■ **Exercise requirements**:
Scan the data below and give the number of lines that include the word "brick", with no other words.

■ **Data excerpt**:

——

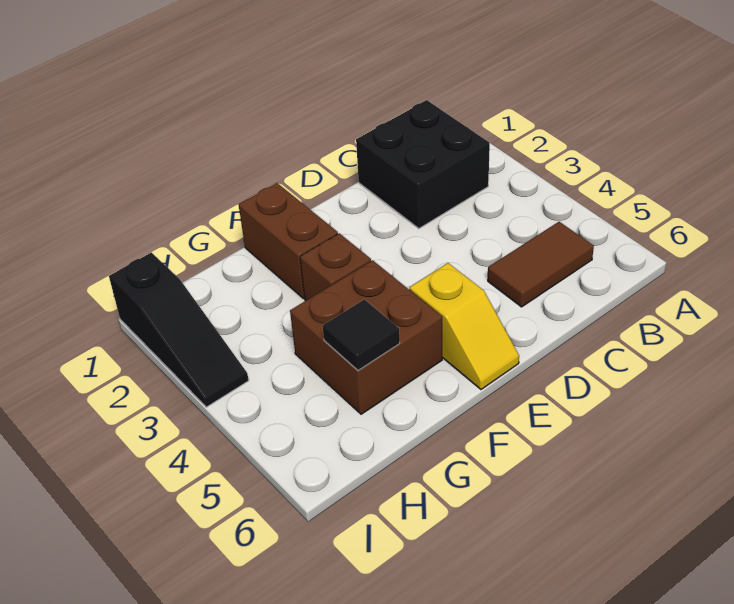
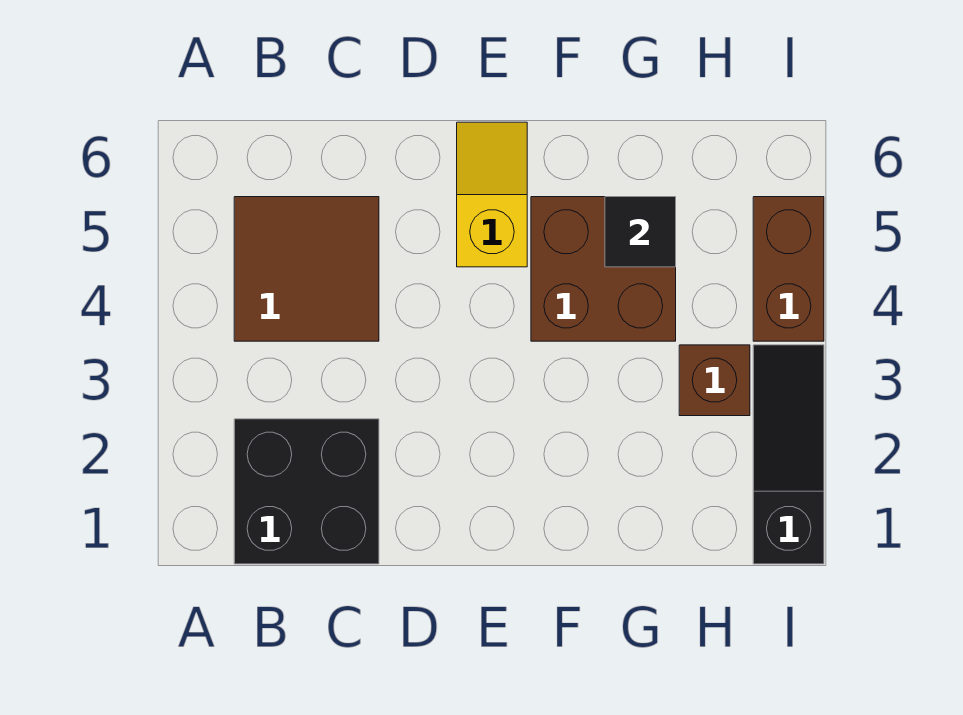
brown tile B5:C5 level 1 -> brown tile B4:C5 level 1
brown brick F1:F2 level 1 -> brown brick I4:I5 level 1
brown brick F3 level 1 -> brown brick H3 level 1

——

■ **Written response**:
2